_Task instructions_.
Turn the rows below into a numbered list with no blank lines, and leave the pictures out.

_Records_.
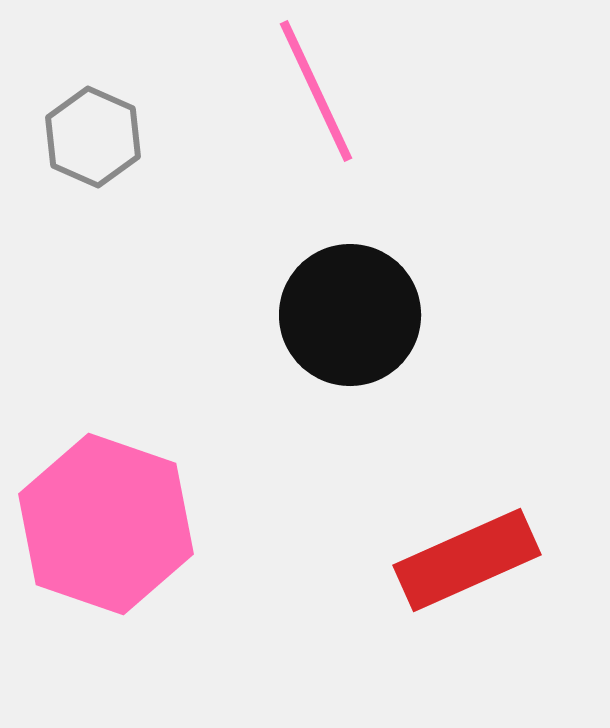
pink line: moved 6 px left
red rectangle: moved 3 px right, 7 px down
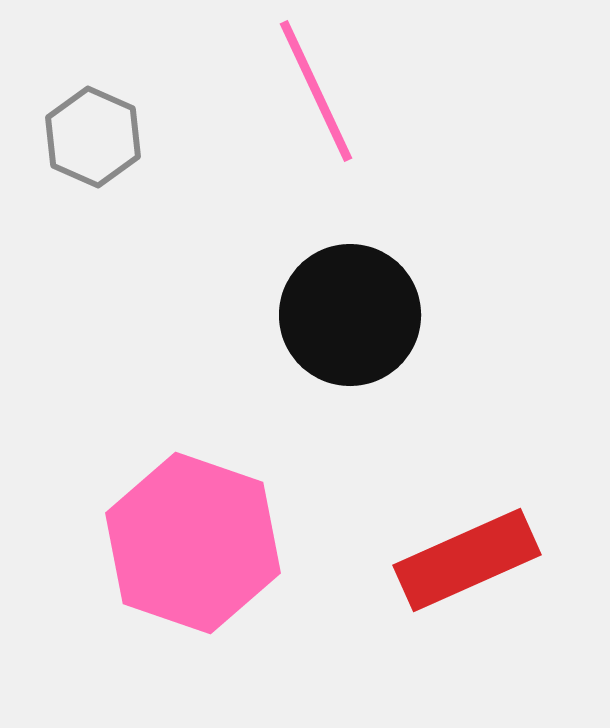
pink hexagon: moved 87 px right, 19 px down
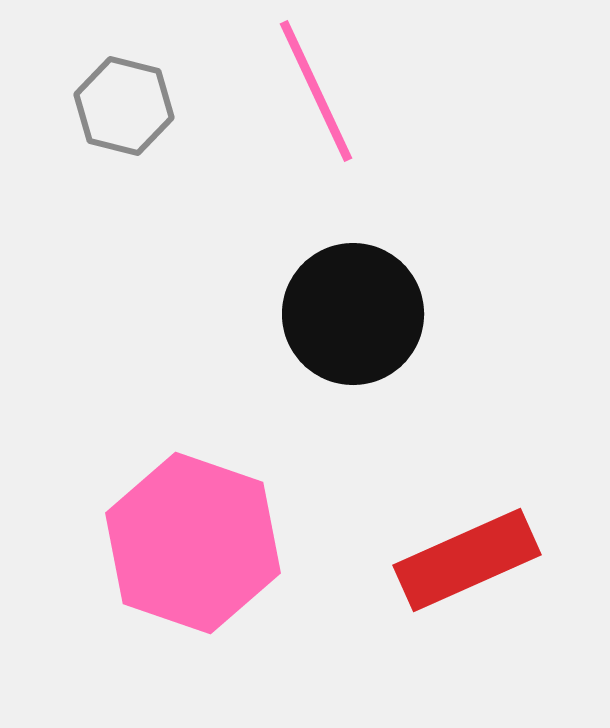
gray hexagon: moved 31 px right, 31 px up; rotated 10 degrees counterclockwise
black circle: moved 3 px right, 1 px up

_Output for this task_.
1. pink line: moved 6 px left
2. red rectangle: moved 3 px right, 7 px down
3. pink hexagon: moved 87 px right, 19 px down
4. gray hexagon: moved 31 px right, 31 px up; rotated 10 degrees counterclockwise
5. black circle: moved 3 px right, 1 px up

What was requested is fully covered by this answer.